**Exercise brief**
When the data below is printed, every line must match exactly and the images must be absent.

Start of Data for this exercise

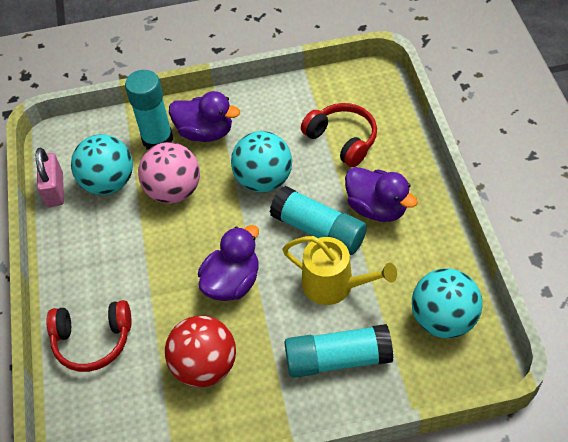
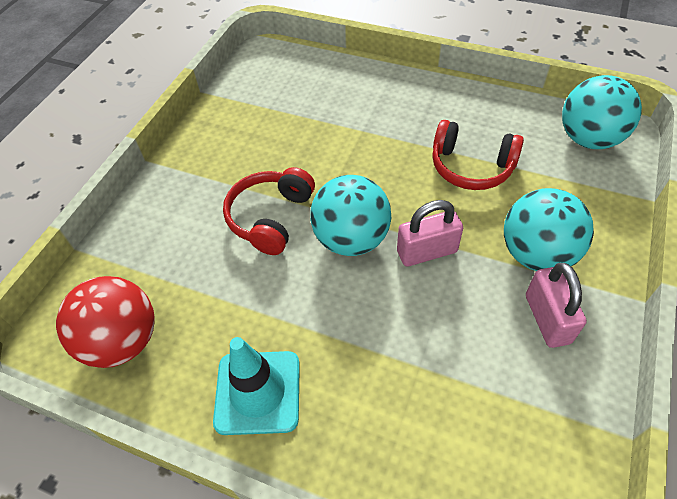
pink ball: 1 -> 0
pink padlock: 1 -> 2
purple duck: 3 -> 0
turquoise glue stick: 3 -> 0
turquoise traffic cone: 0 -> 1
yellow watering can: 1 -> 0

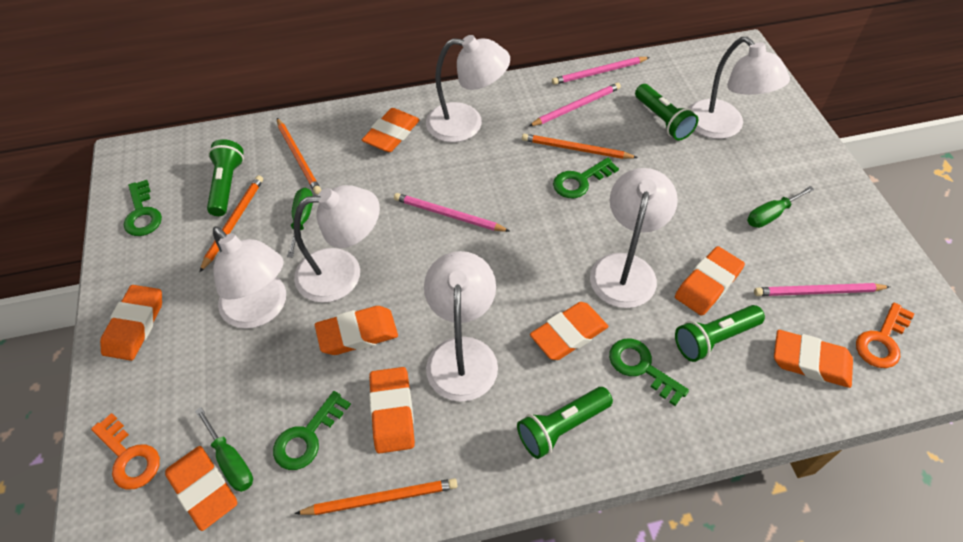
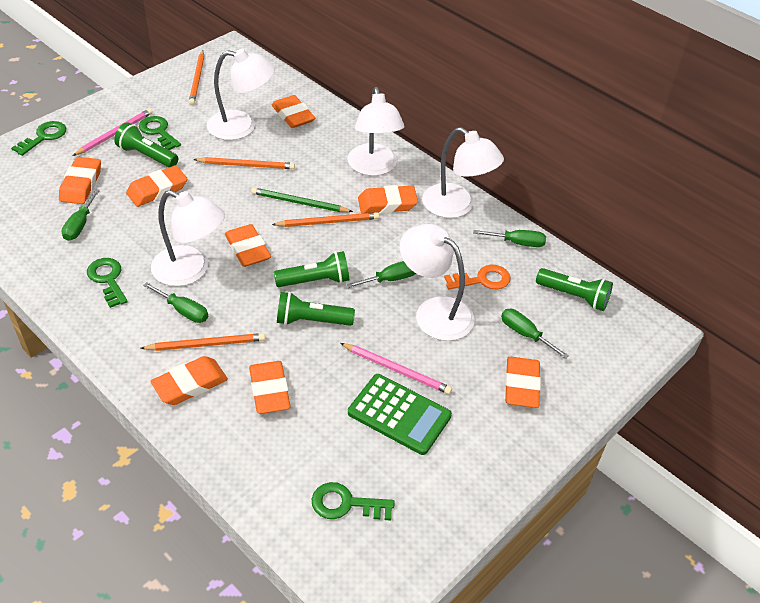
green calculator: 0 -> 1
green pencil: 0 -> 1
green screwdriver: 3 -> 5
orange key: 2 -> 1
pink pencil: 4 -> 2
white lamp: 6 -> 5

End of Data for this exercise

**Result of this task**
pink ball: 1 -> 0
pink padlock: 1 -> 2
purple duck: 3 -> 0
turquoise glue stick: 3 -> 0
turquoise traffic cone: 0 -> 1
yellow watering can: 1 -> 0

green calculator: 0 -> 1
green pencil: 0 -> 1
green screwdriver: 3 -> 5
orange key: 2 -> 1
pink pencil: 4 -> 2
white lamp: 6 -> 5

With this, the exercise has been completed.